[What is being asked]:
Only a number is wanted here, namely how many lines of the data contain the string "NMOS".

====== Dataset records ======

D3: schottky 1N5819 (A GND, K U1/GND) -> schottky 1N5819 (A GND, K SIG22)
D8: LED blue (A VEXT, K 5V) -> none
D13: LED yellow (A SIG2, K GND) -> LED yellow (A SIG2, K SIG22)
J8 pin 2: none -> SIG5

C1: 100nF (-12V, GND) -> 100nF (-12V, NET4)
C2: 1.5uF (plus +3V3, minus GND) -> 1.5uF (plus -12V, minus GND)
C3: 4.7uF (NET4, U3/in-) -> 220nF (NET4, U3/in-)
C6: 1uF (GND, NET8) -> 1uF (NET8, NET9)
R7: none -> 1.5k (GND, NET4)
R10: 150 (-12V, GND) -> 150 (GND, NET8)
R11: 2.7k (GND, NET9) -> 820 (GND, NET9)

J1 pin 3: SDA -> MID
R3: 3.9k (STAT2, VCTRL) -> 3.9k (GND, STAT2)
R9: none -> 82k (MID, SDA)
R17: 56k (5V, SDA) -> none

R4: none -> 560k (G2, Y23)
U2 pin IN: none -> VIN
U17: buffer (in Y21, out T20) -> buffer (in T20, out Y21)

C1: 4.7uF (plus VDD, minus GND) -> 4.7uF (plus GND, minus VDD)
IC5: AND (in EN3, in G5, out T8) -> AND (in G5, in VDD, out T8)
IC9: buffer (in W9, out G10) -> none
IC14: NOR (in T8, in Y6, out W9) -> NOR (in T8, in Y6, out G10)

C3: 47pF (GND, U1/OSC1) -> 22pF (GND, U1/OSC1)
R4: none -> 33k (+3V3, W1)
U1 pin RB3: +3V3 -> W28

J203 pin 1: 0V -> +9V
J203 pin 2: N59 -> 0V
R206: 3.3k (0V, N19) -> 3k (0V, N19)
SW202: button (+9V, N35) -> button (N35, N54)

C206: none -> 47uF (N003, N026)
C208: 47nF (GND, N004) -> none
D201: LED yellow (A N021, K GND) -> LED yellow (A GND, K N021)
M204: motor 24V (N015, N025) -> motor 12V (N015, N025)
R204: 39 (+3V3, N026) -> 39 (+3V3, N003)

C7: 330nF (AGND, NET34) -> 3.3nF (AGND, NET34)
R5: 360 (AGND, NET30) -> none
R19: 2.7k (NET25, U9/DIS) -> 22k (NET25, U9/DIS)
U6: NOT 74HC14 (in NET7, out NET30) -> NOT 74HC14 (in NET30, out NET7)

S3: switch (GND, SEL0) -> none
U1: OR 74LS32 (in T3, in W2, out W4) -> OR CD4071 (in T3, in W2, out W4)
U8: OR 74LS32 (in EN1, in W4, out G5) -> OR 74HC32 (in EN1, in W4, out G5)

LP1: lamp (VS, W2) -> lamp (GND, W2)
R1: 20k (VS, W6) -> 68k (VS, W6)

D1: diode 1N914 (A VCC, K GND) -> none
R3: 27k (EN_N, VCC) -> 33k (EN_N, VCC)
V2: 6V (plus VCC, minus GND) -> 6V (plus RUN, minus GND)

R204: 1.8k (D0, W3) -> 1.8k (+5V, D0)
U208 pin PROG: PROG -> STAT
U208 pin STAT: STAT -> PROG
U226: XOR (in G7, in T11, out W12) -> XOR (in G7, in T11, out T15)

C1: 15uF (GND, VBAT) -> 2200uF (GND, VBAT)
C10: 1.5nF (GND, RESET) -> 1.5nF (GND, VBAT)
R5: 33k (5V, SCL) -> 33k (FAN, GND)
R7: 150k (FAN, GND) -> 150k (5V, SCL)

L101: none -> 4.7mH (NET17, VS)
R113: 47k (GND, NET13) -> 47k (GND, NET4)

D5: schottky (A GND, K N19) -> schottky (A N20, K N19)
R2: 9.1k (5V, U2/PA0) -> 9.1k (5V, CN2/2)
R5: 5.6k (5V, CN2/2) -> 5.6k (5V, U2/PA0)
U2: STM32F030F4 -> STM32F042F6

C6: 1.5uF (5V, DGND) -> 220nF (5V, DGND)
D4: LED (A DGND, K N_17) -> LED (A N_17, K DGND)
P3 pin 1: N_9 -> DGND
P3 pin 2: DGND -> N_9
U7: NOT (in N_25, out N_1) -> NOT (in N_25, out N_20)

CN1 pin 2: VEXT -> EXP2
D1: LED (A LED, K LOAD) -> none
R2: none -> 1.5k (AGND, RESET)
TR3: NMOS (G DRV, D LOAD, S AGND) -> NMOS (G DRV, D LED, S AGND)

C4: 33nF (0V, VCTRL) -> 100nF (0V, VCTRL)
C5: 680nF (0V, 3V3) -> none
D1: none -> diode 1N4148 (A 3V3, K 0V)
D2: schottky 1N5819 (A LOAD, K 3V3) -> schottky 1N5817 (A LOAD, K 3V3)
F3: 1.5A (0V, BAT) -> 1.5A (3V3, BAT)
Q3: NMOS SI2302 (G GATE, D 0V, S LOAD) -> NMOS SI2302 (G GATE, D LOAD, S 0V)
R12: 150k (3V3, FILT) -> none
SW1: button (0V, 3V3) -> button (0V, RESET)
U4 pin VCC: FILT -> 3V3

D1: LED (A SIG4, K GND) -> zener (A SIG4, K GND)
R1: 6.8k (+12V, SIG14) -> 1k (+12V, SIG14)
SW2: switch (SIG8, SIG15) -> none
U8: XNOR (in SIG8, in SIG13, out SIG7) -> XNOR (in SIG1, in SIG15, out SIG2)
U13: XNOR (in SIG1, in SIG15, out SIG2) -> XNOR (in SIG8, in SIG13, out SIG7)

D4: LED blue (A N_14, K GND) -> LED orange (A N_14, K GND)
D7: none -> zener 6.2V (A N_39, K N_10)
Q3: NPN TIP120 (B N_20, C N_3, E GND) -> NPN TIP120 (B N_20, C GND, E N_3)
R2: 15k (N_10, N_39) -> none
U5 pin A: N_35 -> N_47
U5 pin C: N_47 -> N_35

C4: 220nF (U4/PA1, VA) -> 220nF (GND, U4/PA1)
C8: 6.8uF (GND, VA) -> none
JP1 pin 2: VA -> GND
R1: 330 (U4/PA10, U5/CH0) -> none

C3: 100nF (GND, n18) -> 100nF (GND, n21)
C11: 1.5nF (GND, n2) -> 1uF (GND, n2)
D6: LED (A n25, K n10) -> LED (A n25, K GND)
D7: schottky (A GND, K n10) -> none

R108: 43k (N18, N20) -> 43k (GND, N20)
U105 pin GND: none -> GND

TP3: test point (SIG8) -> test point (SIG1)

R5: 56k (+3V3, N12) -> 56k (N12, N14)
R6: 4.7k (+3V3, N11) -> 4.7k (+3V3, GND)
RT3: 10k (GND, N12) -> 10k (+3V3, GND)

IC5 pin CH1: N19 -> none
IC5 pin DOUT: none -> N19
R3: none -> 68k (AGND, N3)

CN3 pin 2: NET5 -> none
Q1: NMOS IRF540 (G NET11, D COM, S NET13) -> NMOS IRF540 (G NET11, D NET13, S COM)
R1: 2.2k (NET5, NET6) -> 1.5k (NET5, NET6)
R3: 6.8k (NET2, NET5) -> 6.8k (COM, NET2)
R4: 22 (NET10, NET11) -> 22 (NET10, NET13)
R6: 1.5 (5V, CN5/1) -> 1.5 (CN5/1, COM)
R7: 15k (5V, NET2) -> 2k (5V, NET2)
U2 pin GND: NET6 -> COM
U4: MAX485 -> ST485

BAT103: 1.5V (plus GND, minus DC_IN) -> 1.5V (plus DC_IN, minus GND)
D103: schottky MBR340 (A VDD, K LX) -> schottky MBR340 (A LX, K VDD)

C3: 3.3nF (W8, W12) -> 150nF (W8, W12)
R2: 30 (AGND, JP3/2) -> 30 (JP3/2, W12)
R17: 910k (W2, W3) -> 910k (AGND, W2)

======

[Result for this task]:
3